Required work
From the entries, copy each line that includes "moved".

---------- Source data ----------

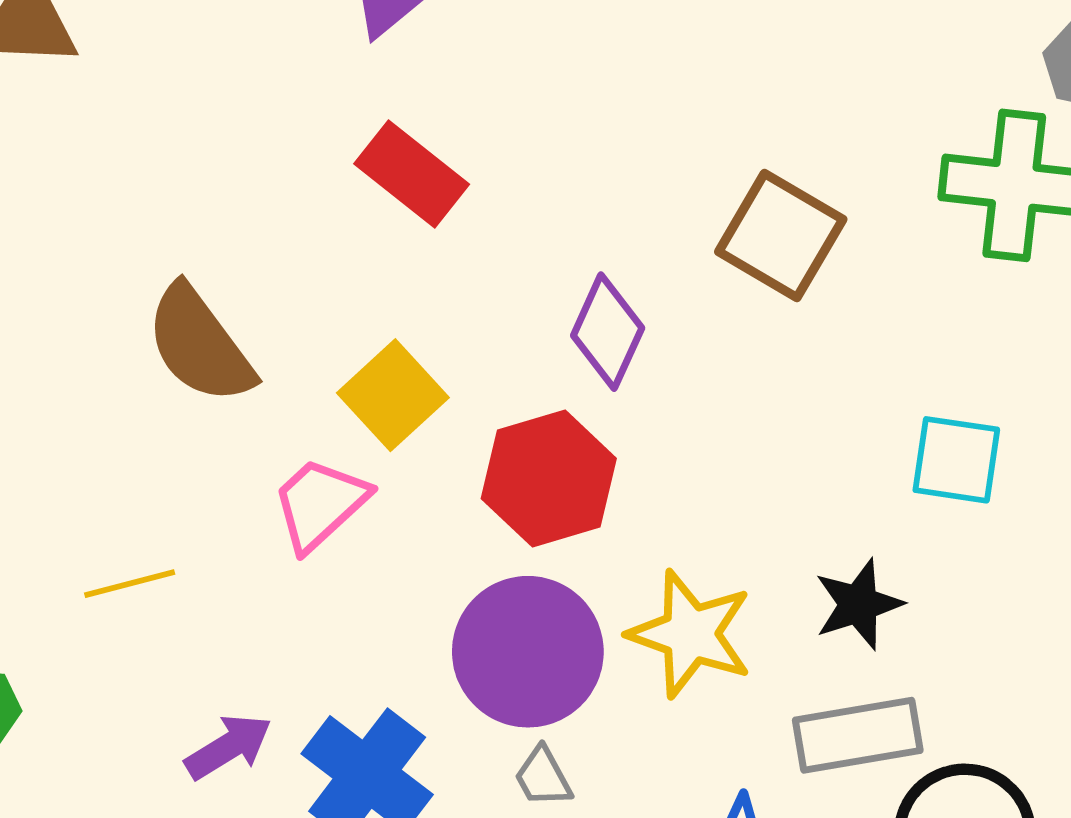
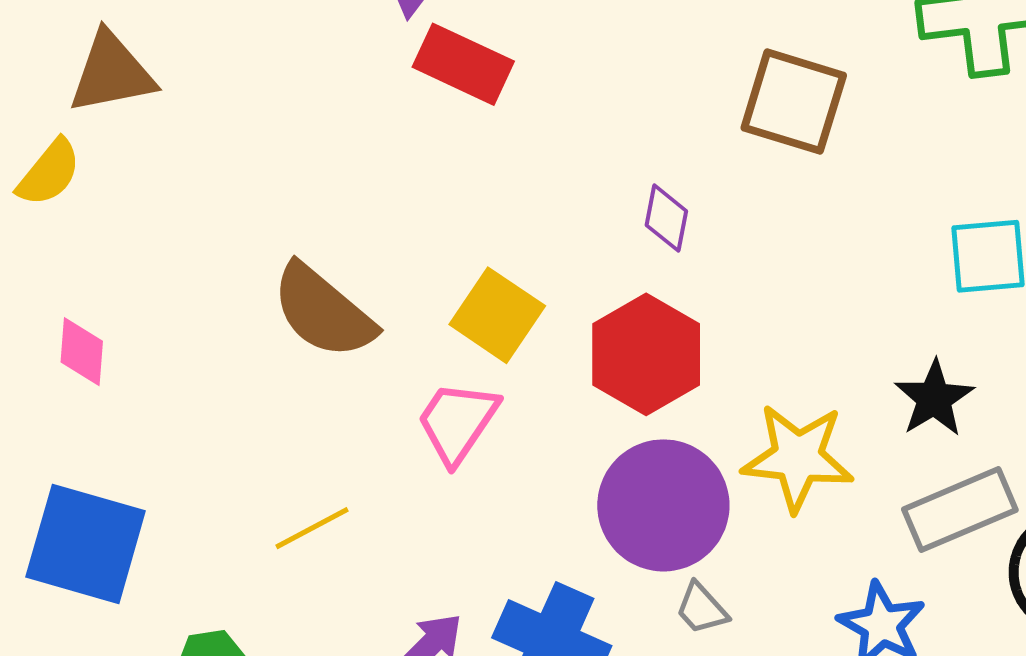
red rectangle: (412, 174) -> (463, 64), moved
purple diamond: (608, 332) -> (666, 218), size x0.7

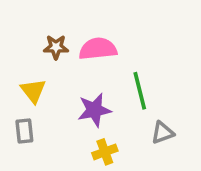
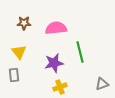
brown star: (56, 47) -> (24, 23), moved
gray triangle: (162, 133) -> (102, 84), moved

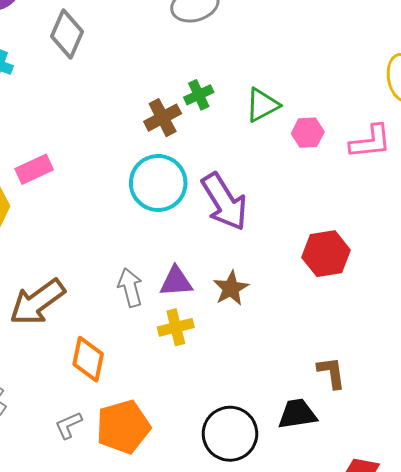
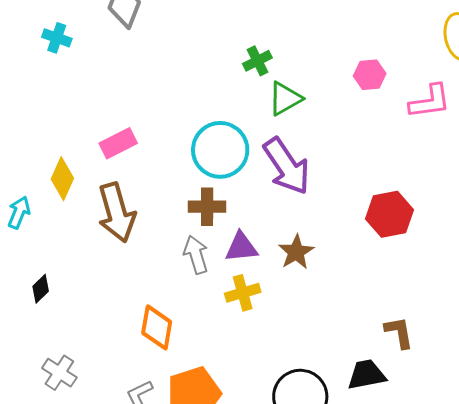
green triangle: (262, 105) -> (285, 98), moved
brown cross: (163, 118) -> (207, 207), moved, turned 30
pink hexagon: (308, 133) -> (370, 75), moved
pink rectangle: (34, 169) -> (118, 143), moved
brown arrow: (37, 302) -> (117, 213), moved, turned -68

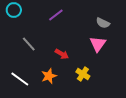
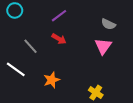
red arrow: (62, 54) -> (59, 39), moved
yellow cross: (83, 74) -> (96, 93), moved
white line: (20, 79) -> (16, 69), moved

----------

Answer below
red rectangle: (412, 174) -> (463, 64), moved
brown star: (56, 47) -> (24, 23), moved
gray triangle: (162, 133) -> (102, 84), moved
green triangle: (262, 105) -> (285, 98), moved
brown cross: (163, 118) -> (207, 207), moved, turned 30
pink hexagon: (308, 133) -> (370, 75), moved
pink rectangle: (34, 169) -> (118, 143), moved
brown arrow: (37, 302) -> (117, 213), moved, turned -68
red arrow: (62, 54) -> (59, 39), moved
yellow cross: (83, 74) -> (96, 93), moved
white line: (20, 79) -> (16, 69), moved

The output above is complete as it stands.